Available data:

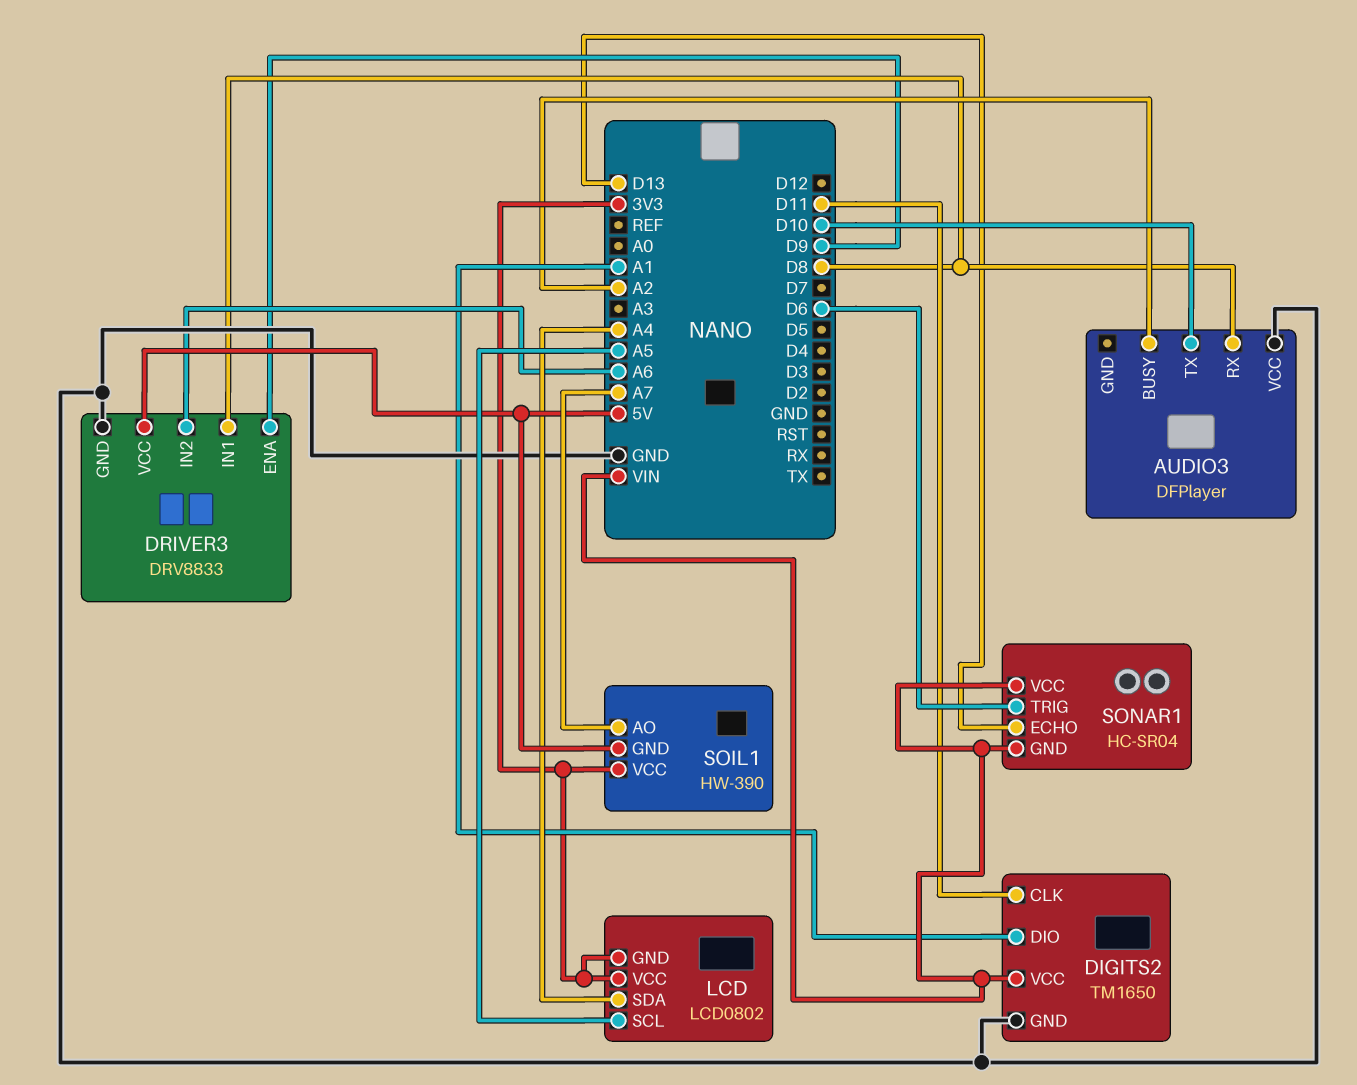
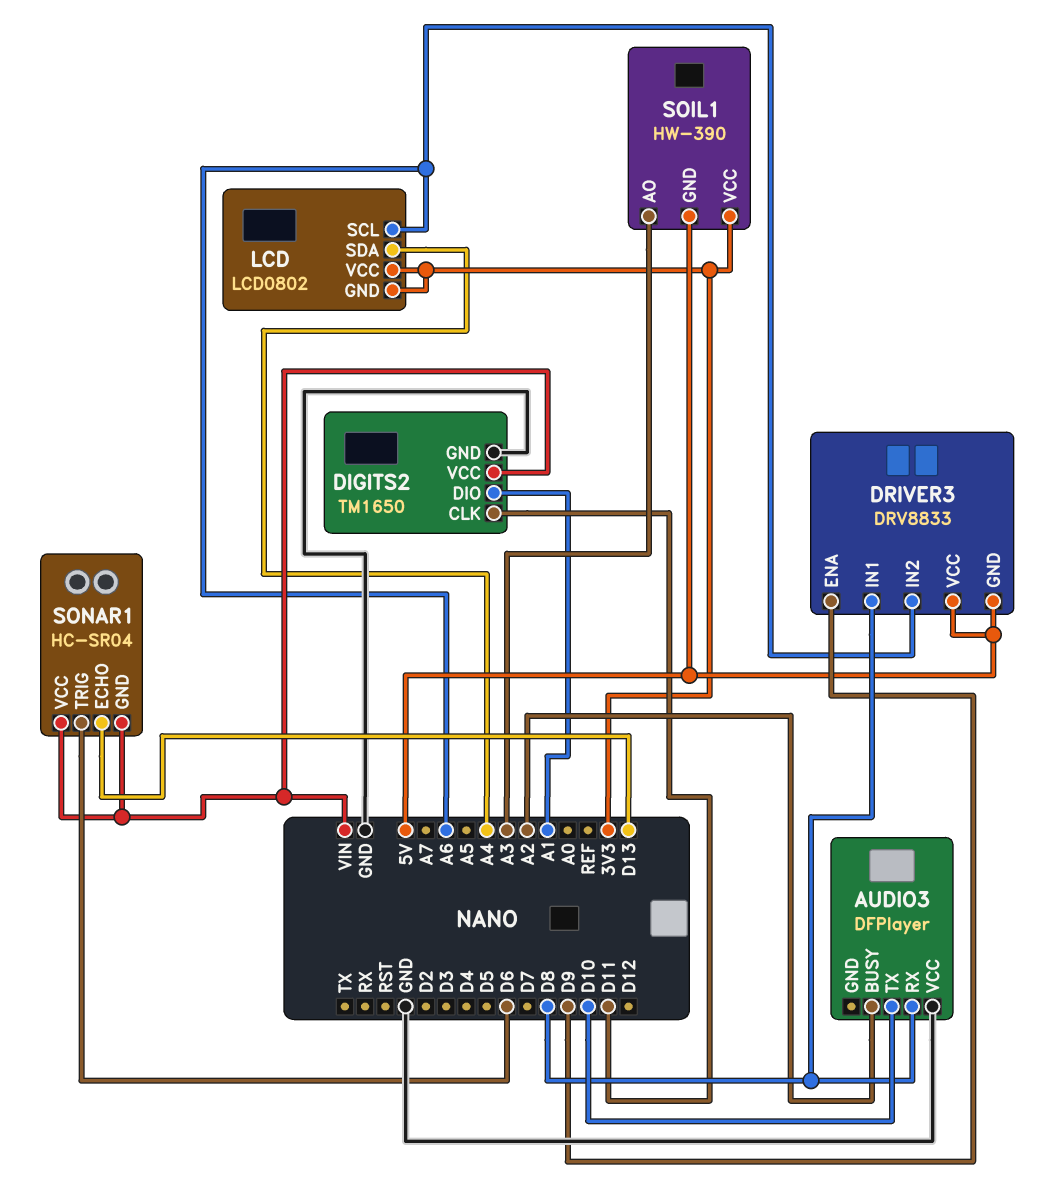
DRIVER3 pin GND: GND -> 5V
LCD pin SCL: A5 -> A6
SOIL1 pin AO: A7 -> A3

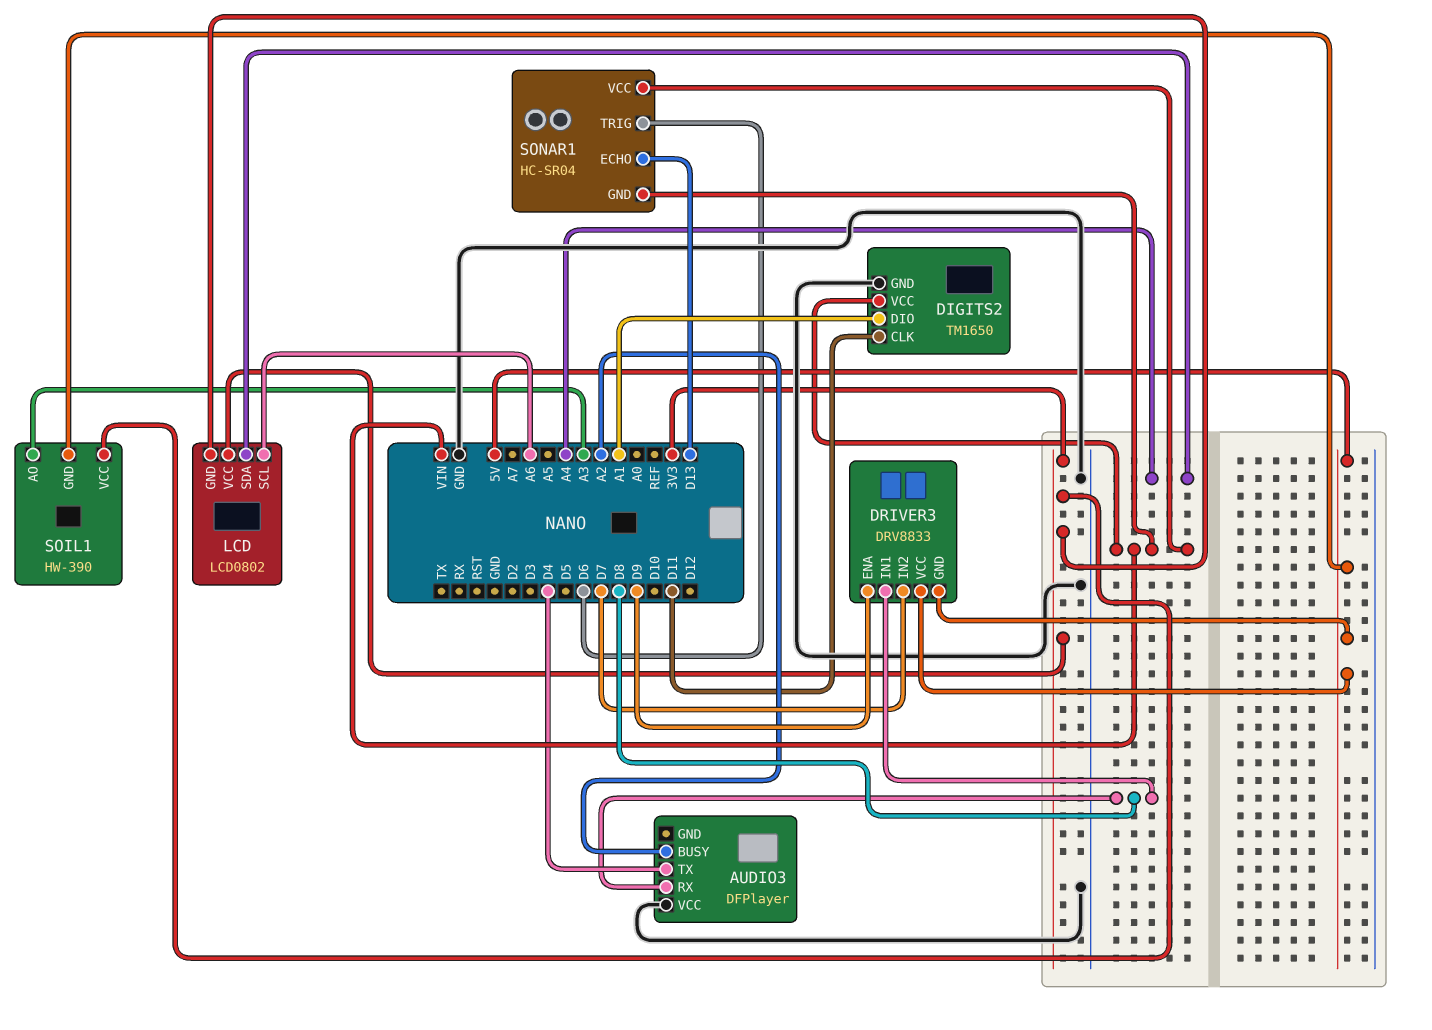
AUDIO3 pin TX: D10 -> D4
DRIVER3 pin IN2: A6 -> D7

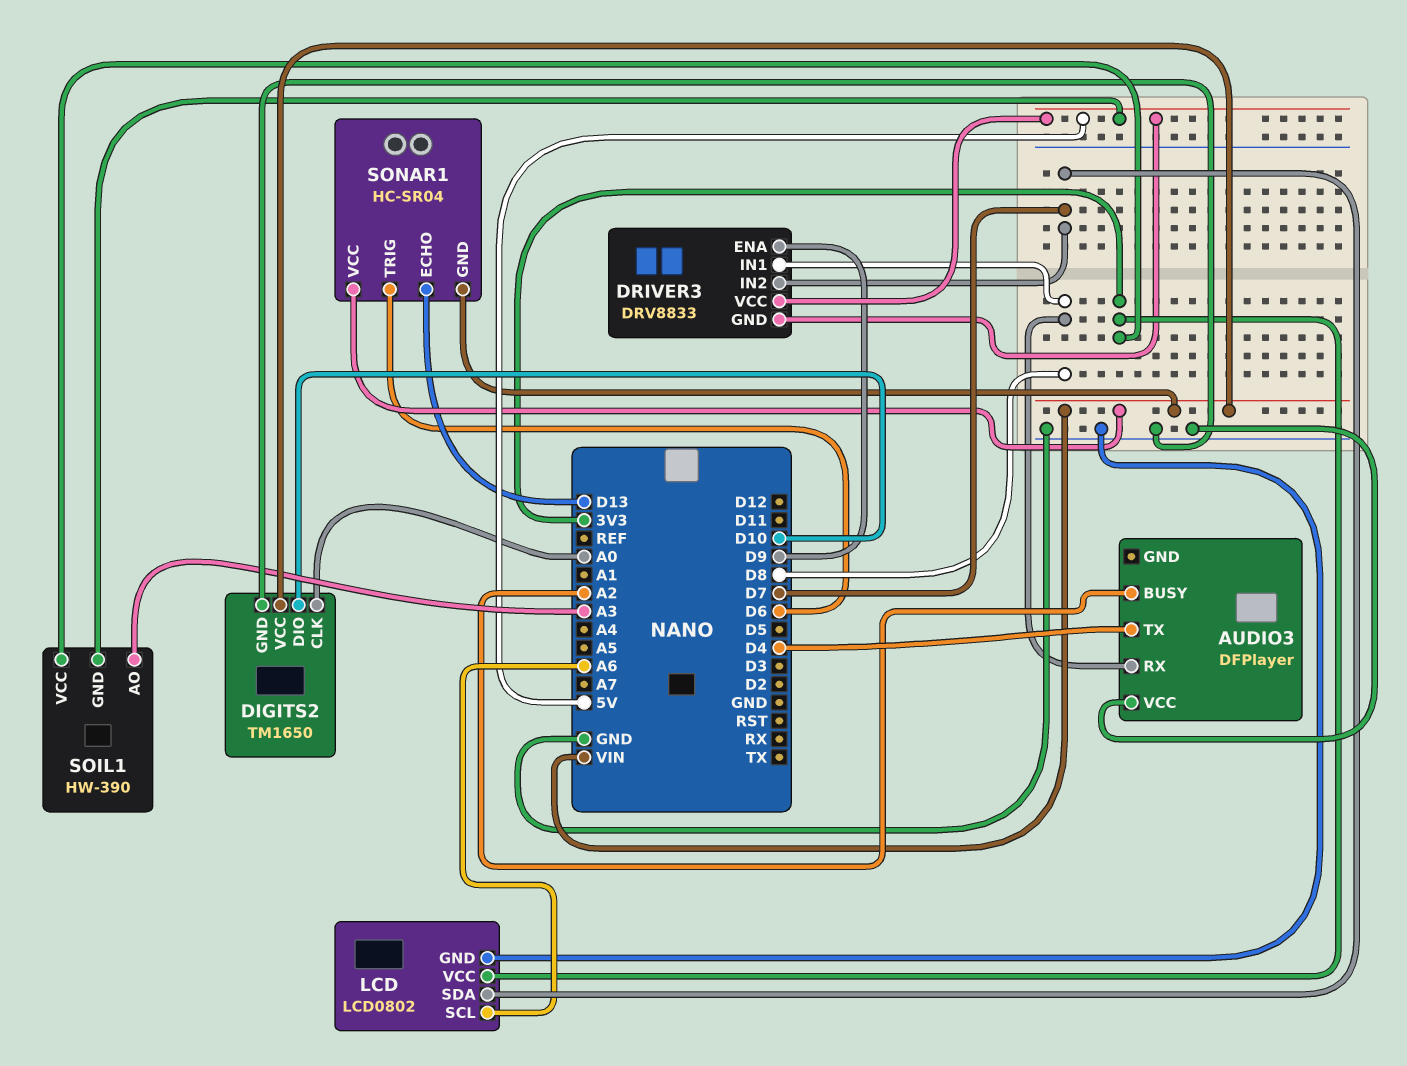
DIGITS2 pin CLK: D11 -> A0
DIGITS2 pin DIO: A1 -> D10
LCD pin GND: 3V3 -> GND
LCD pin SDA: A4 -> D7

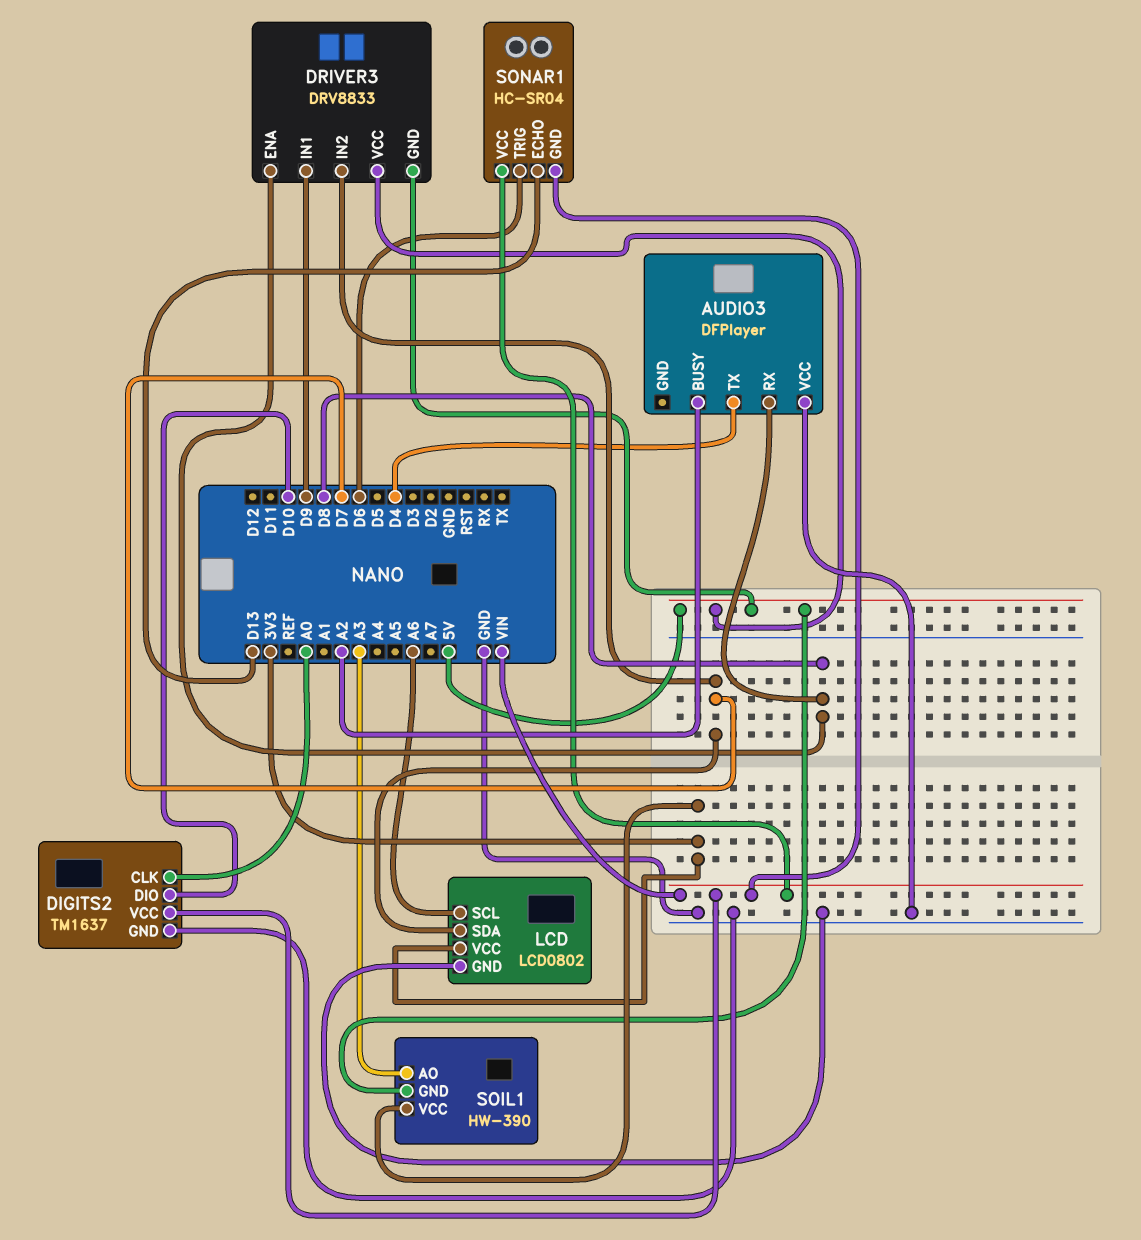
DIGITS2: TM1650 -> TM1637
DRIVER3 pin ENA: D9 -> D8
DRIVER3 pin IN1: D8 -> D9

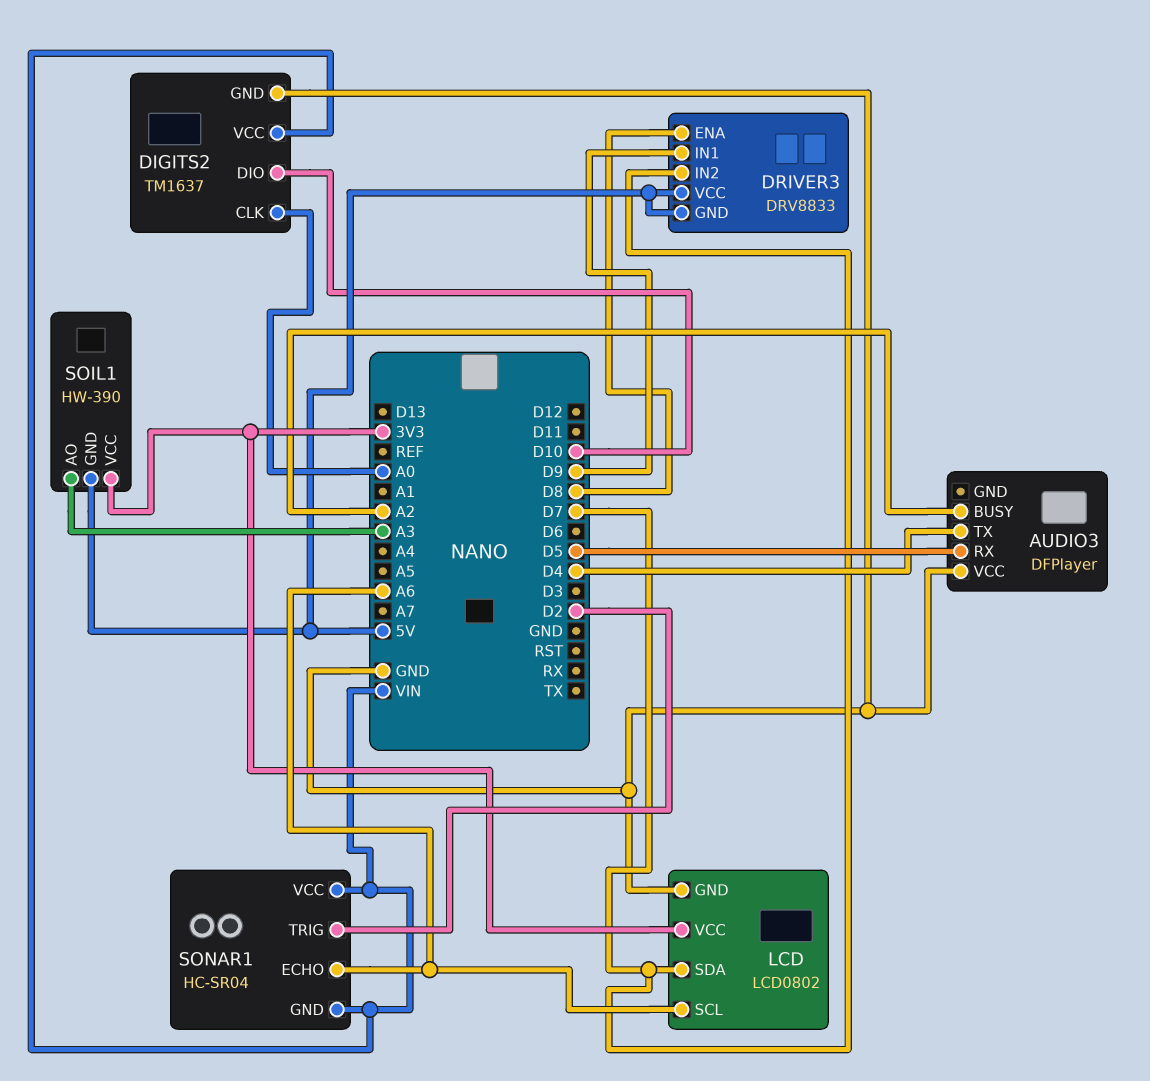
AUDIO3 pin RX: D8 -> D5
SONAR1 pin ECHO: D13 -> A6
SONAR1 pin TRIG: D6 -> D2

Work instruction: In your reply, every line of the material should appear exactly as written, and no picture should.

Output for this task:
DRIVER3 pin GND: GND -> 5V
LCD pin SCL: A5 -> A6
SOIL1 pin AO: A7 -> A3

AUDIO3 pin TX: D10 -> D4
DRIVER3 pin IN2: A6 -> D7

DIGITS2 pin CLK: D11 -> A0
DIGITS2 pin DIO: A1 -> D10
LCD pin GND: 3V3 -> GND
LCD pin SDA: A4 -> D7

DIGITS2: TM1650 -> TM1637
DRIVER3 pin ENA: D9 -> D8
DRIVER3 pin IN1: D8 -> D9

AUDIO3 pin RX: D8 -> D5
SONAR1 pin ECHO: D13 -> A6
SONAR1 pin TRIG: D6 -> D2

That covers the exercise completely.